* **Material for this task**
━━━━━━━━━━

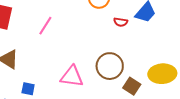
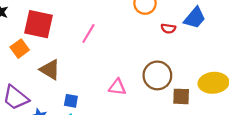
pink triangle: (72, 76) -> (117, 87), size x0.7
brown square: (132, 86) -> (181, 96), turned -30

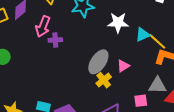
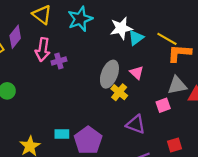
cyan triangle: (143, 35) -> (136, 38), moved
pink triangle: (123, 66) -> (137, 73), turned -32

━━━━━━━━━━

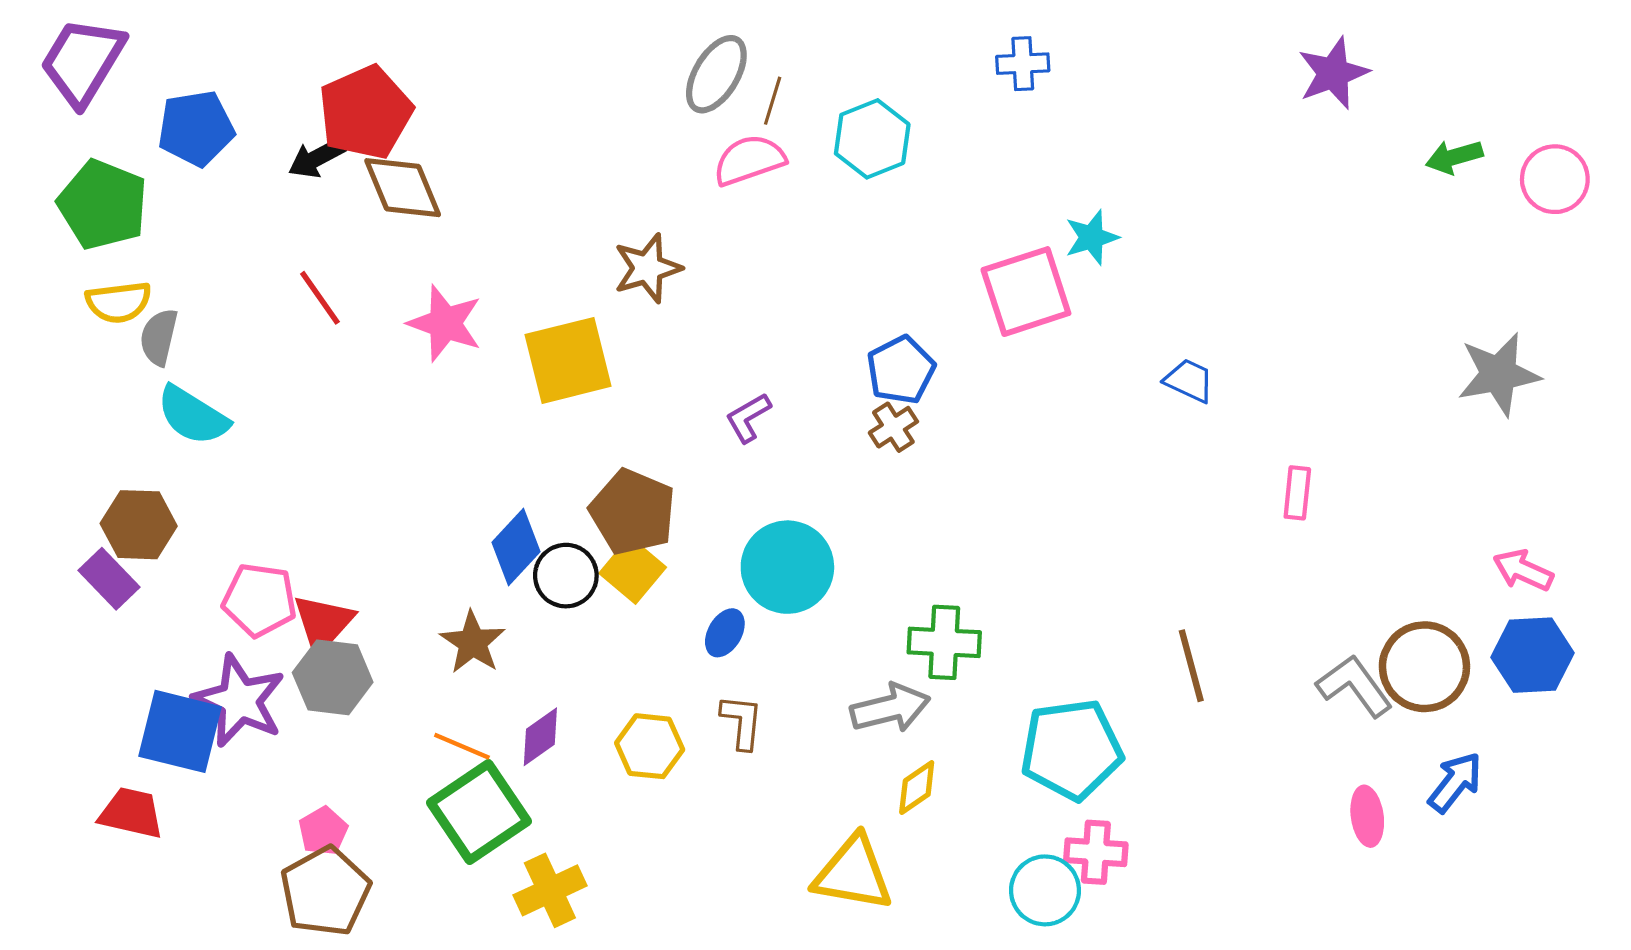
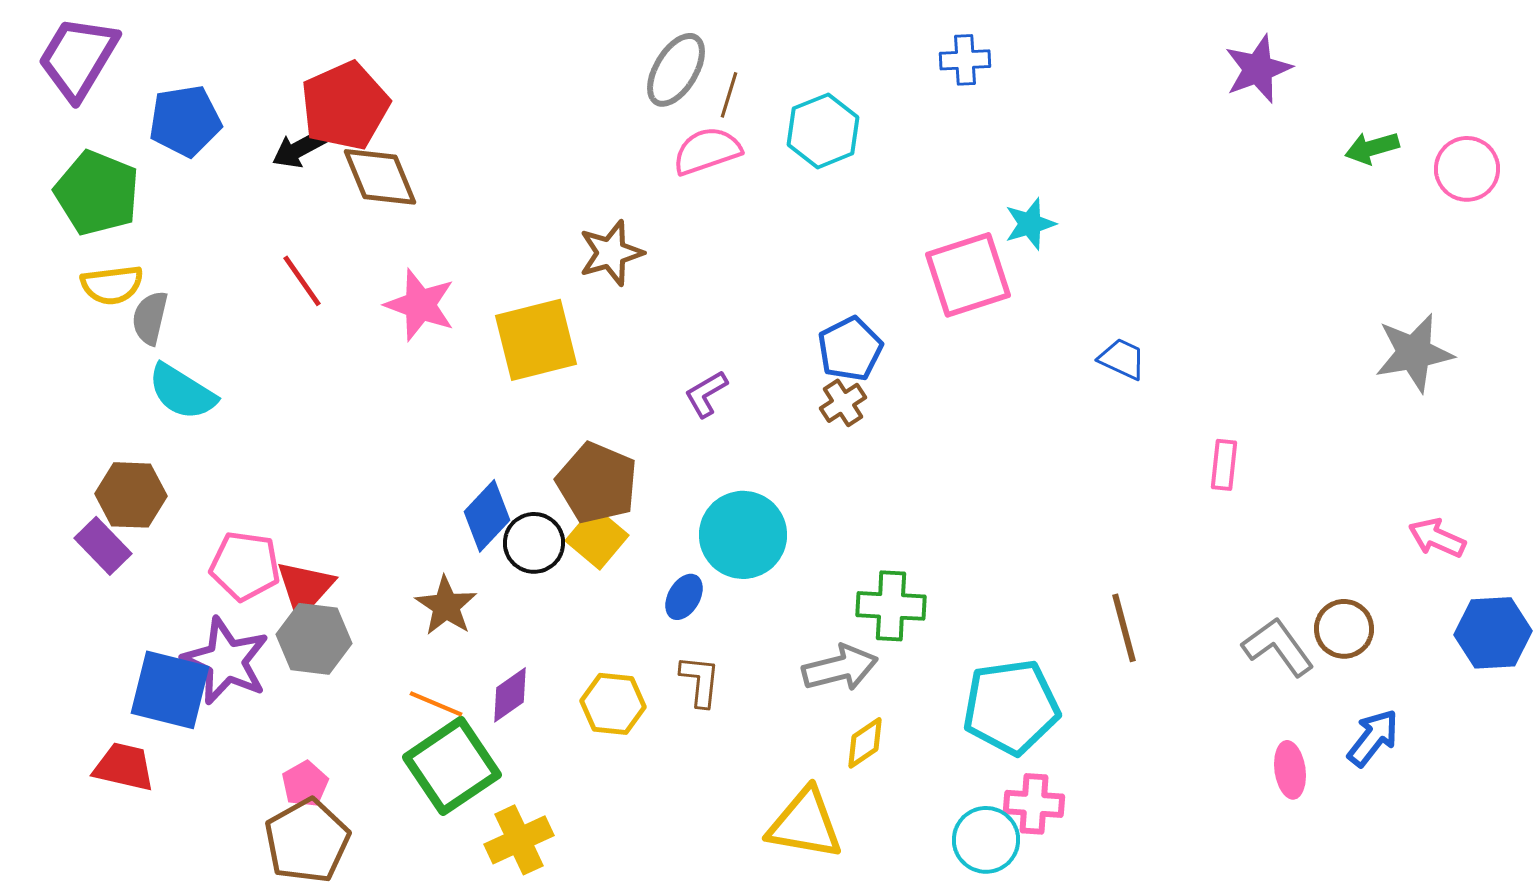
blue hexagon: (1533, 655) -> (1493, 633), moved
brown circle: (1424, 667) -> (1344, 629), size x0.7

━━━━━━━━━━

* **Aim of the exercise**
Where a line in the records above includes the string "moved", show it.

* **Answer to this task**
cyan triangle: (143, 35) -> (136, 38), moved
blue hexagon: (1533, 655) -> (1493, 633), moved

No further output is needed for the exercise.